▶ **DATA SUPPLIED**:
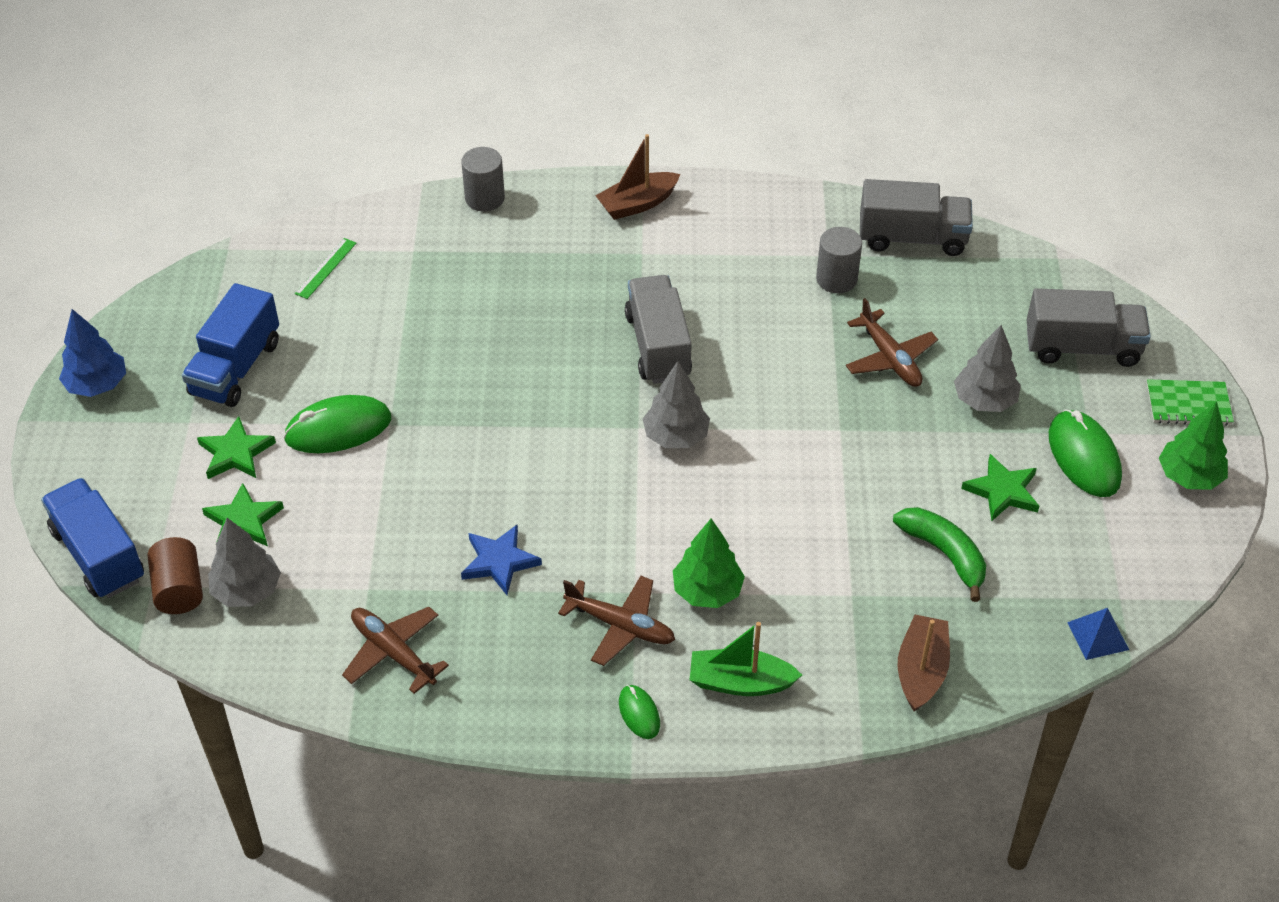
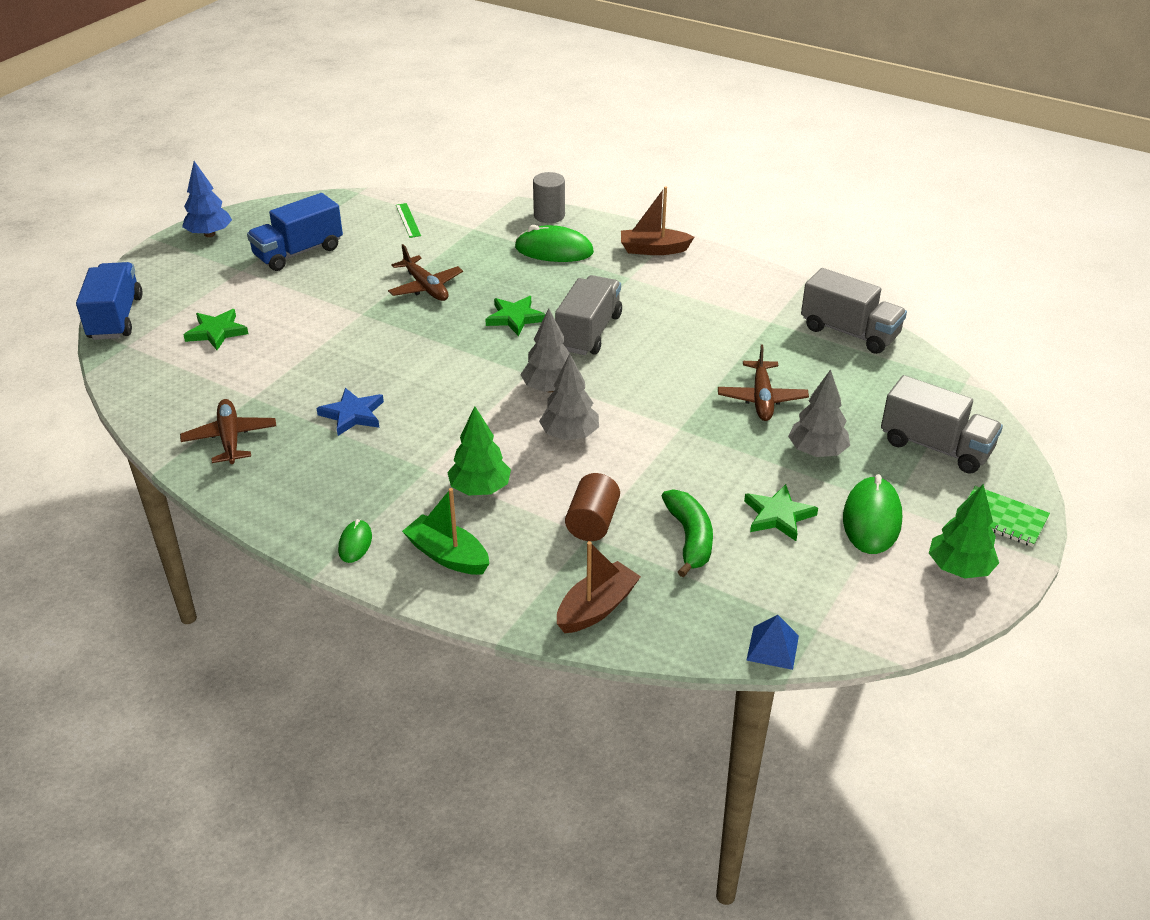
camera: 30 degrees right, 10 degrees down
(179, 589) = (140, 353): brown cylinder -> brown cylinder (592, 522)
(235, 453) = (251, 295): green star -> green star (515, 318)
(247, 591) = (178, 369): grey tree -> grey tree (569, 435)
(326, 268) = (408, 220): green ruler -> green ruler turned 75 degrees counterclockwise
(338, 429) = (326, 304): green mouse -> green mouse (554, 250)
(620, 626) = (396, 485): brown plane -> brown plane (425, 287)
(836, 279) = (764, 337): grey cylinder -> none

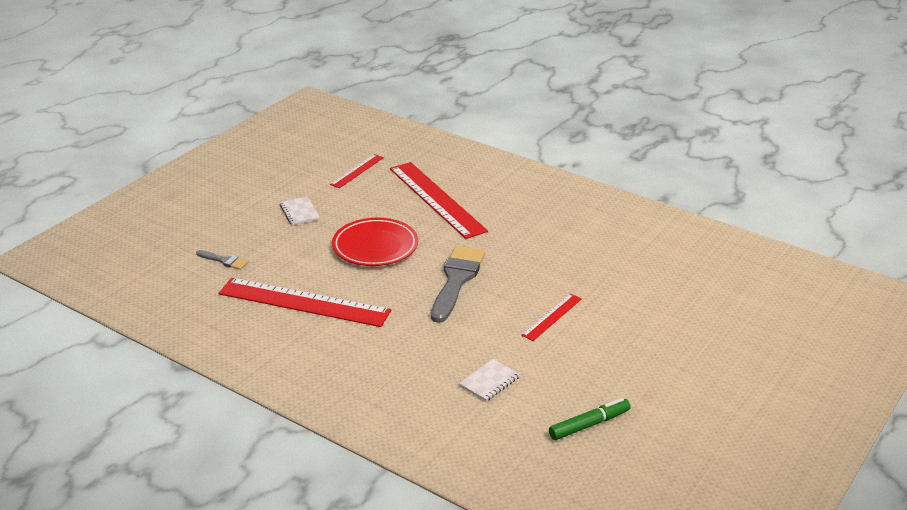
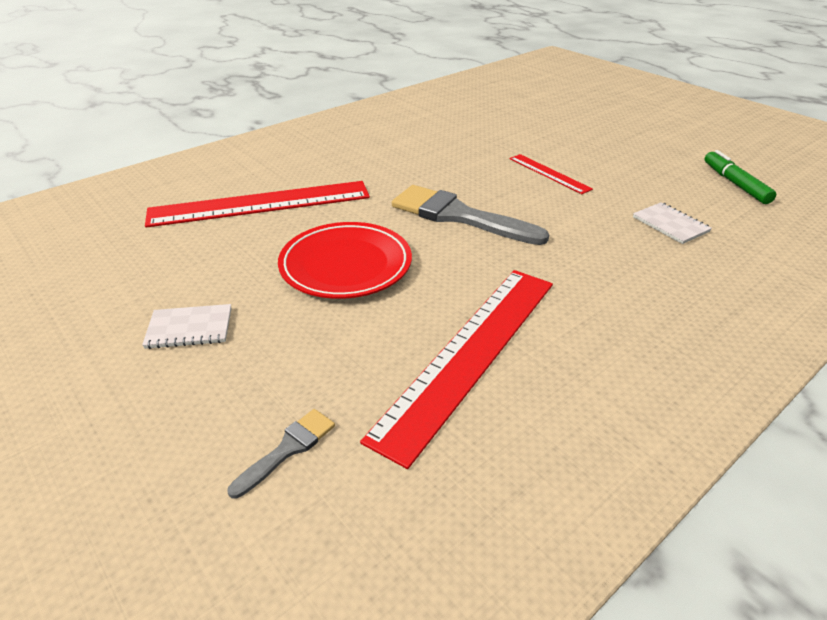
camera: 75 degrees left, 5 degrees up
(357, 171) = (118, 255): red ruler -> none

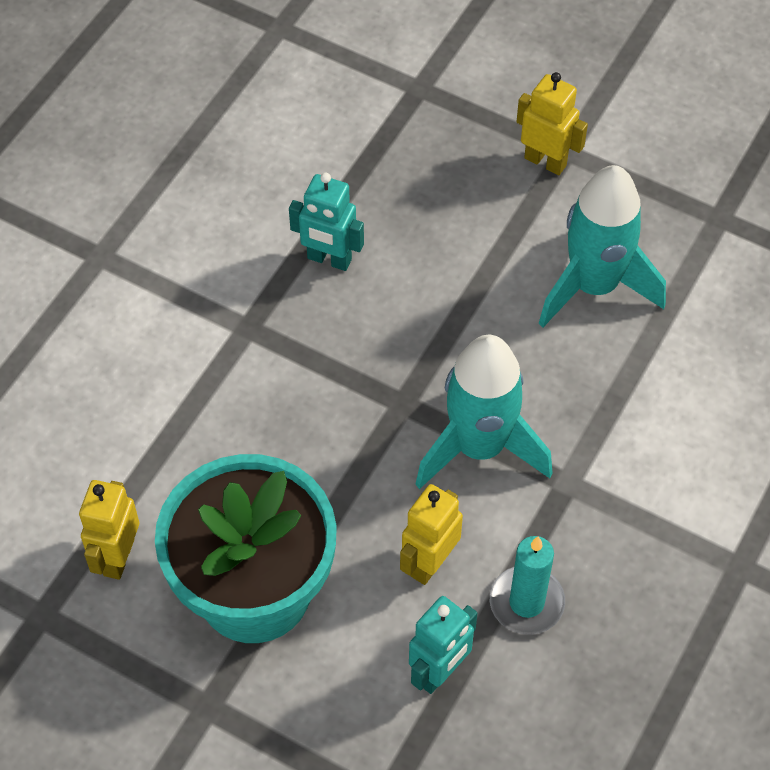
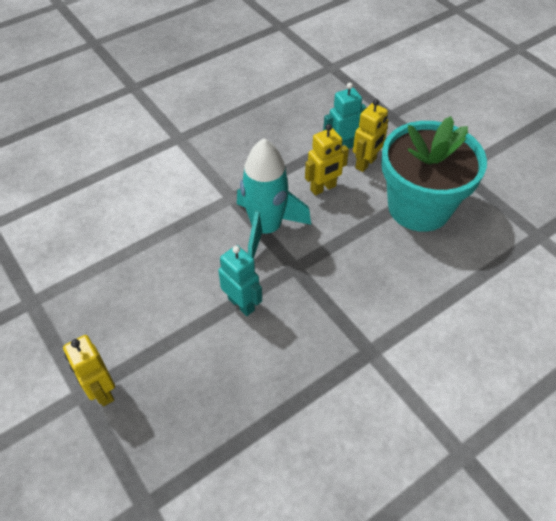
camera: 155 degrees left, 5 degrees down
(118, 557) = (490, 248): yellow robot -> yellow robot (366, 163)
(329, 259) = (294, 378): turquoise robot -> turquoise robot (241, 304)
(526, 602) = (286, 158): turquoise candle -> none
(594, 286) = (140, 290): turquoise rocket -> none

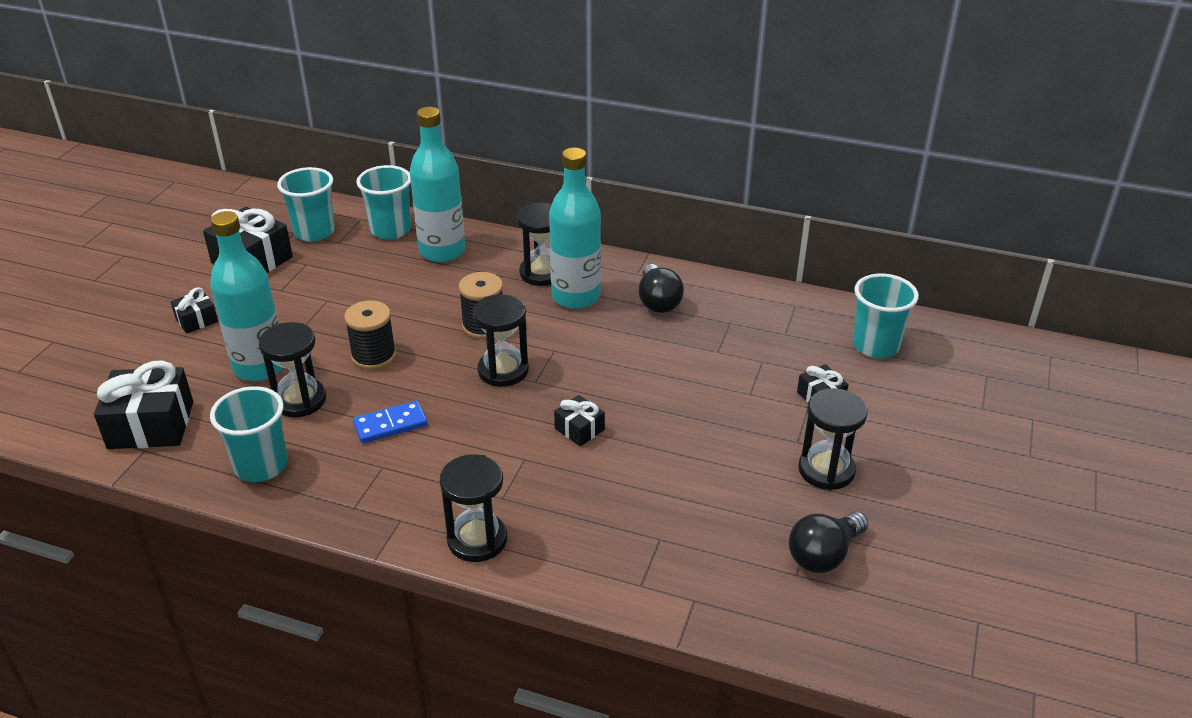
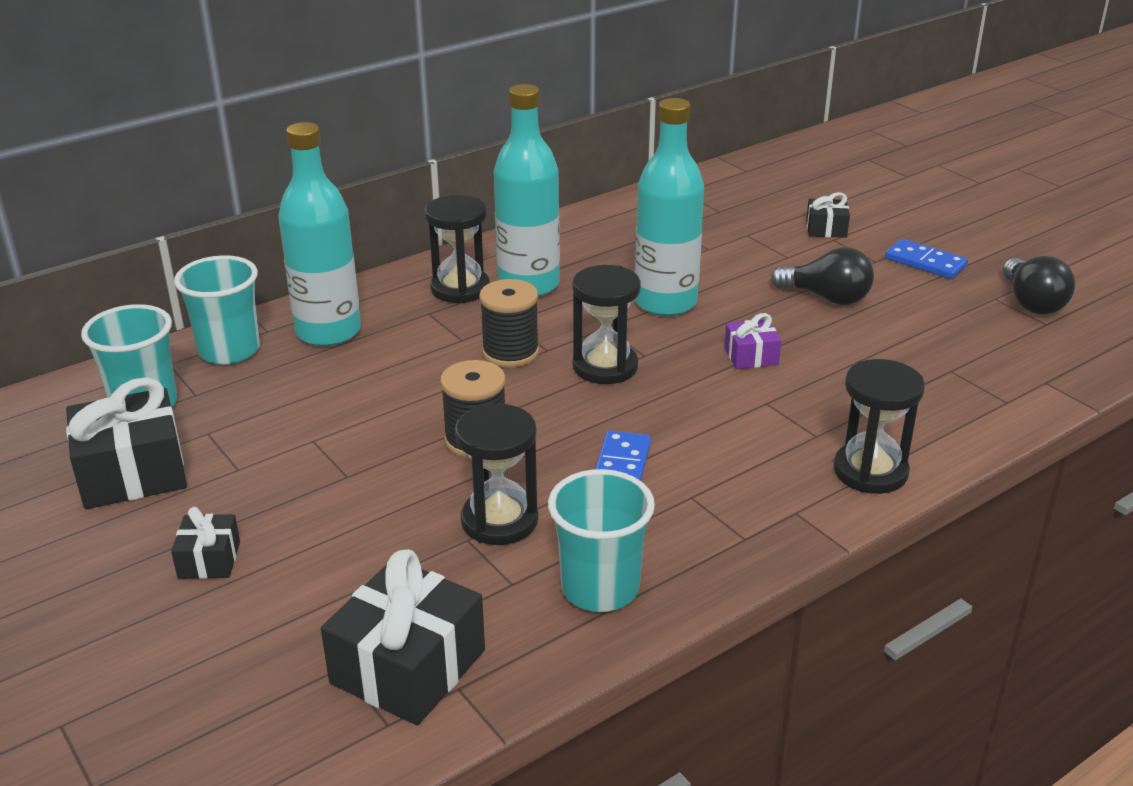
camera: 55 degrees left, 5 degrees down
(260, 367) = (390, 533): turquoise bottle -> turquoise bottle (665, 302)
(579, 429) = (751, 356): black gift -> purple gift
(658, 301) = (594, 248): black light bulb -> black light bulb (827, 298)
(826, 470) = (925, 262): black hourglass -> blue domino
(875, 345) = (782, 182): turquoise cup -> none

▶ **WHAT THE TASK REQUIRES**: Reproduce, word for word, everything in the listing above from the line containing "camera: 155 degrees left, 5 degrees down" down to the line containing "camera: 55 degrees left, 5 degrees down", both of them included. No pictures.

▶ **SOLUTION BELOW**:
camera: 155 degrees left, 5 degrees down
(118, 557) = (490, 248): yellow robot -> yellow robot (366, 163)
(329, 259) = (294, 378): turquoise robot -> turquoise robot (241, 304)
(526, 602) = (286, 158): turquoise candle -> none
(594, 286) = (140, 290): turquoise rocket -> none

camera: 55 degrees left, 5 degrees down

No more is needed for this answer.